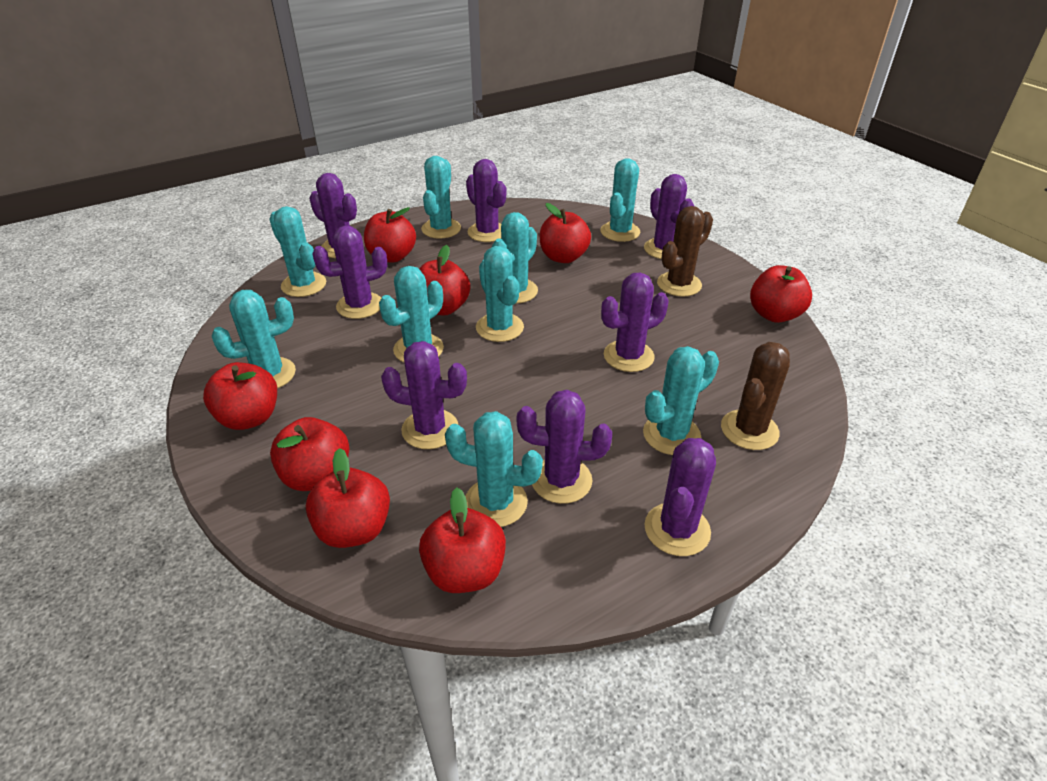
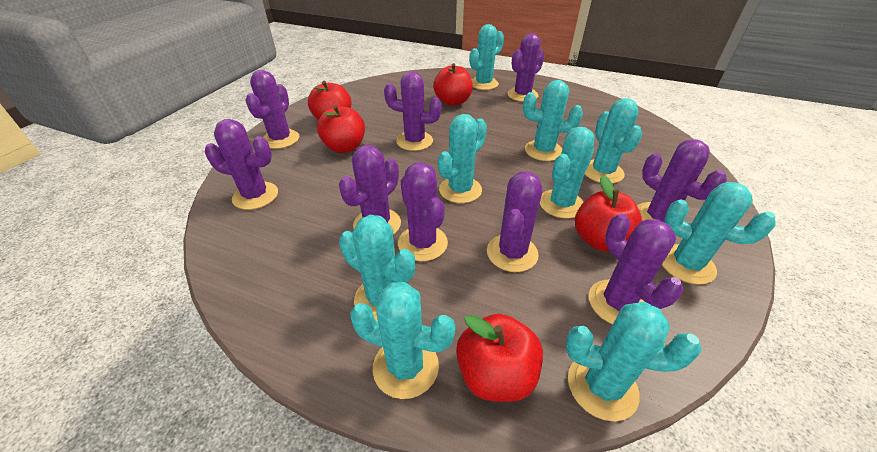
brown cactus: 2 -> 0
purple cactus: 8 -> 9
red apple: 8 -> 5

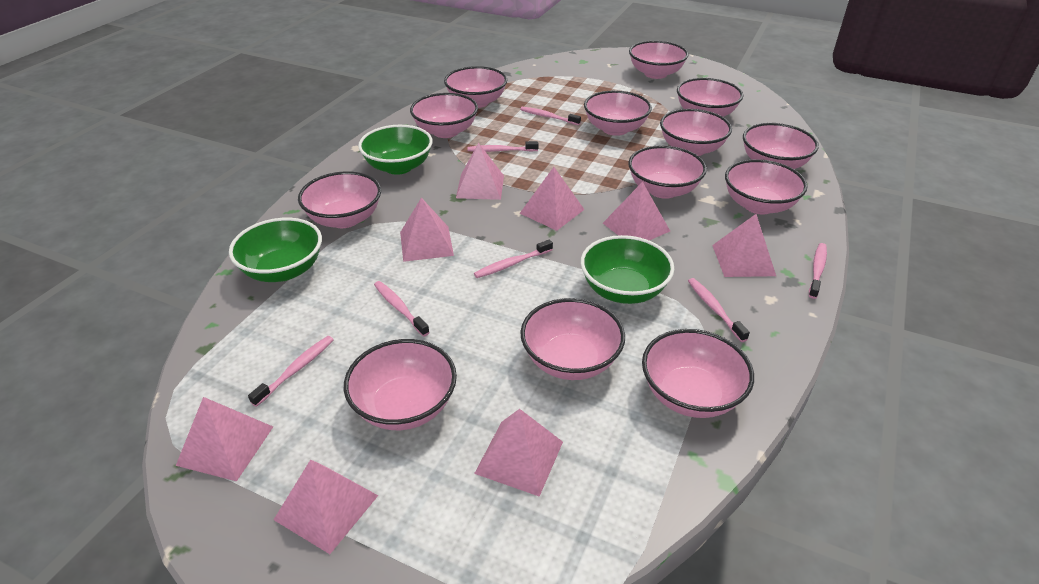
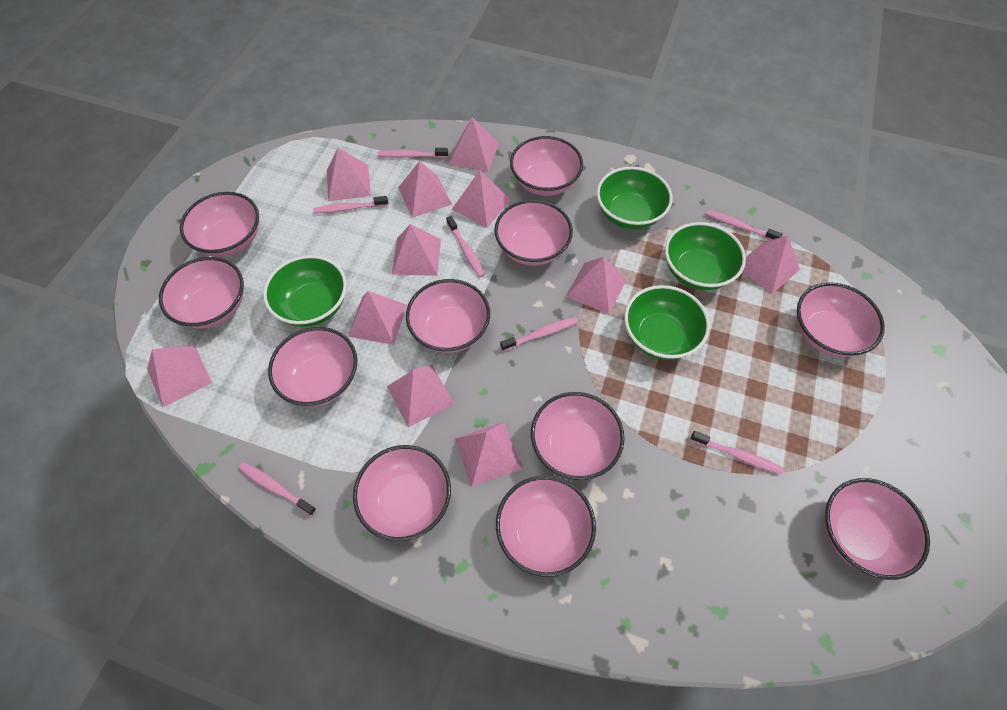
green bowl: 3 -> 4
pink bowl: 13 -> 11
pink pyramid: 8 -> 11

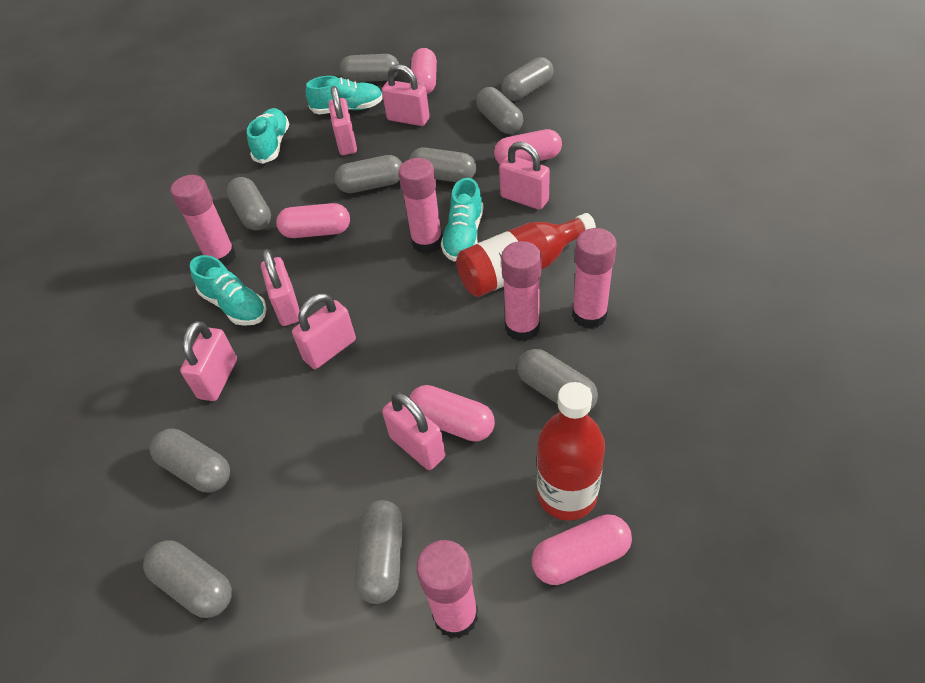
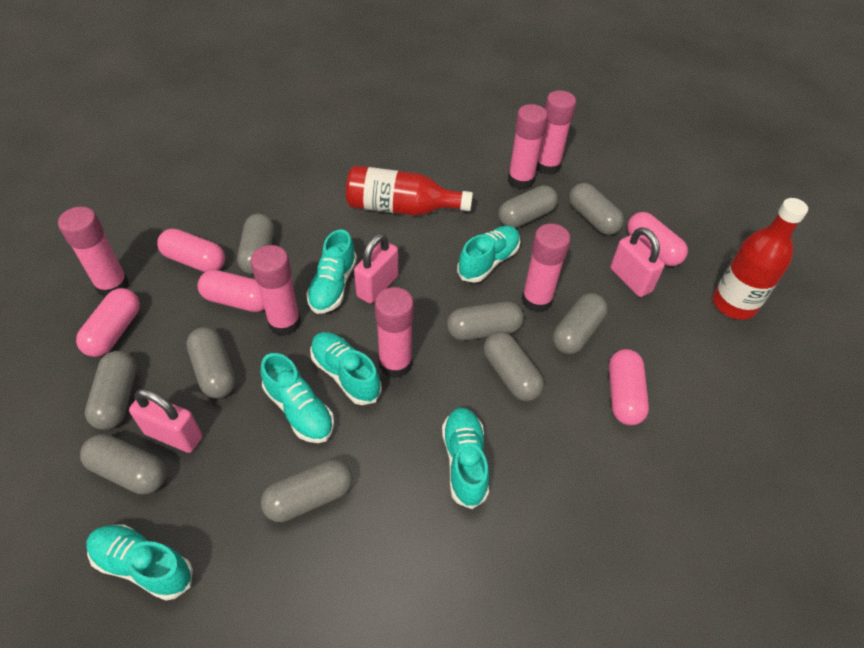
pink glue stick: 5 -> 6
pink padlock: 7 -> 3
turquoise shoe: 4 -> 6

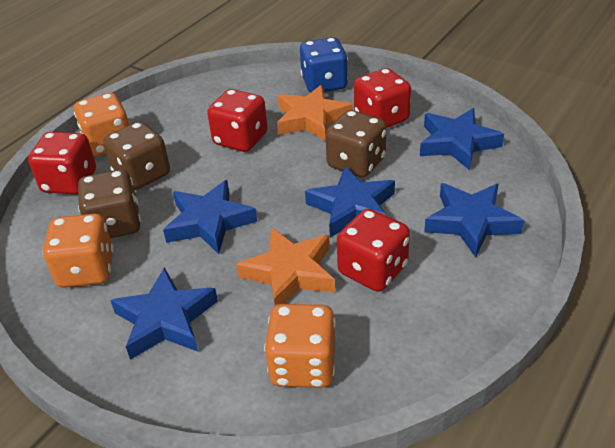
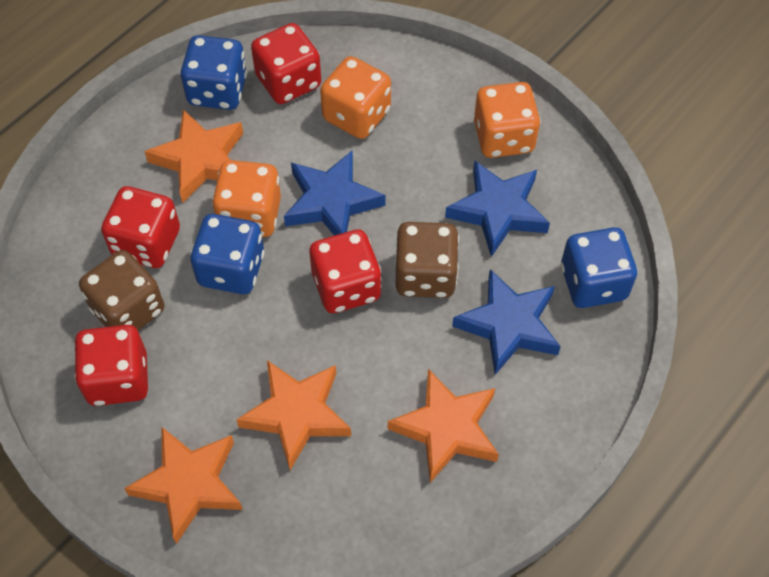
blue dice: 1 -> 3
blue star: 5 -> 3
brown dice: 3 -> 2
orange star: 2 -> 4

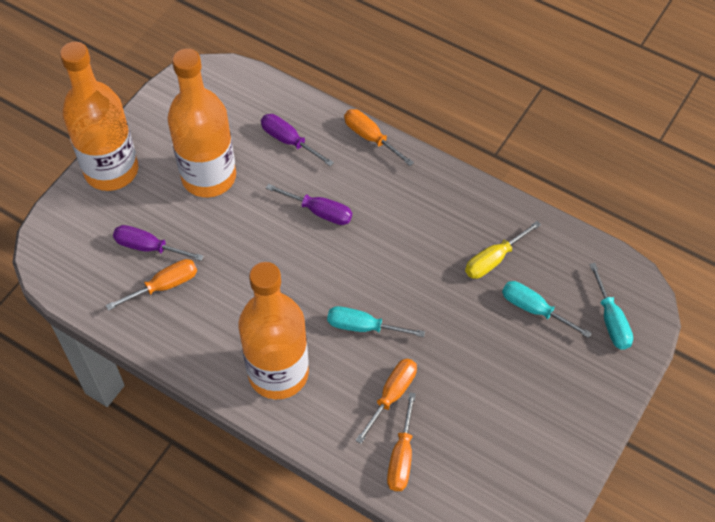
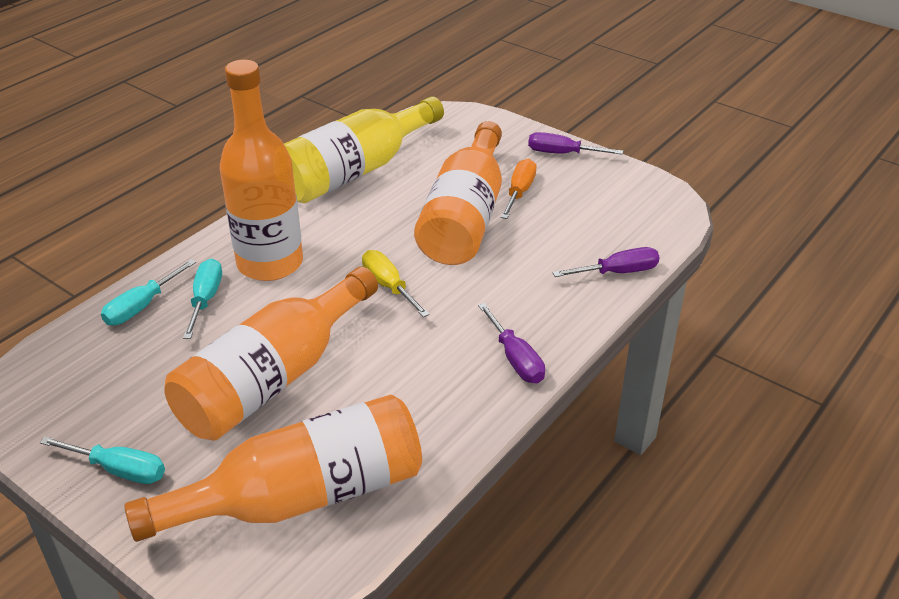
orange bottle: 3 -> 4
orange screwdriver: 4 -> 1
yellow bottle: 0 -> 1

+++++

Wherever a line in the data above holds the word "orange", copy that line.

▸ **RESPONSE**:
orange star: 2 -> 4
orange bottle: 3 -> 4
orange screwdriver: 4 -> 1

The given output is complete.